> **Spatial reasoning data**
☆ ☆ ☆

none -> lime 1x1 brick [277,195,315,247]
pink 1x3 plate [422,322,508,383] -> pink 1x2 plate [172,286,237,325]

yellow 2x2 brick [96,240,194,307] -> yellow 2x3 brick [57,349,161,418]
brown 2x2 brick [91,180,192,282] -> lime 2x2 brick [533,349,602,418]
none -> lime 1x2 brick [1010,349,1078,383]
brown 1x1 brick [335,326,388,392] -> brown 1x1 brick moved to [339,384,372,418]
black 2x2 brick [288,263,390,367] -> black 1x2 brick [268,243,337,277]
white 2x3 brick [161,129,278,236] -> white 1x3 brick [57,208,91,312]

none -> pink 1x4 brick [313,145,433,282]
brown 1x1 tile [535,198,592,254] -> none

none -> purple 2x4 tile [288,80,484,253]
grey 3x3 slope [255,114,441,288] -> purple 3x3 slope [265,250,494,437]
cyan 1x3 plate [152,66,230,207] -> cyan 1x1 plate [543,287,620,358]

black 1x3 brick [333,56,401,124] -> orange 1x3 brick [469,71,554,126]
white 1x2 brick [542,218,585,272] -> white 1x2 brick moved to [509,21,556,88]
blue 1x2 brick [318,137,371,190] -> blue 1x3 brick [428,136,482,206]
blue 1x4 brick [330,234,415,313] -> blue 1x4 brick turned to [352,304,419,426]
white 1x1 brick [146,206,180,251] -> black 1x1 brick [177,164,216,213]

☆ ☆ ☆

> **Work instructions**
Write the entries again, exactly as they stand.

> **Reply to the task**
none -> lime 1x1 brick [277,195,315,247]
pink 1x3 plate [422,322,508,383] -> pink 1x2 plate [172,286,237,325]

yellow 2x2 brick [96,240,194,307] -> yellow 2x3 brick [57,349,161,418]
brown 2x2 brick [91,180,192,282] -> lime 2x2 brick [533,349,602,418]
none -> lime 1x2 brick [1010,349,1078,383]
brown 1x1 brick [335,326,388,392] -> brown 1x1 brick moved to [339,384,372,418]
black 2x2 brick [288,263,390,367] -> black 1x2 brick [268,243,337,277]
white 2x3 brick [161,129,278,236] -> white 1x3 brick [57,208,91,312]

none -> pink 1x4 brick [313,145,433,282]
brown 1x1 tile [535,198,592,254] -> none

none -> purple 2x4 tile [288,80,484,253]
grey 3x3 slope [255,114,441,288] -> purple 3x3 slope [265,250,494,437]
cyan 1x3 plate [152,66,230,207] -> cyan 1x1 plate [543,287,620,358]

black 1x3 brick [333,56,401,124] -> orange 1x3 brick [469,71,554,126]
white 1x2 brick [542,218,585,272] -> white 1x2 brick moved to [509,21,556,88]
blue 1x2 brick [318,137,371,190] -> blue 1x3 brick [428,136,482,206]
blue 1x4 brick [330,234,415,313] -> blue 1x4 brick turned to [352,304,419,426]
white 1x1 brick [146,206,180,251] -> black 1x1 brick [177,164,216,213]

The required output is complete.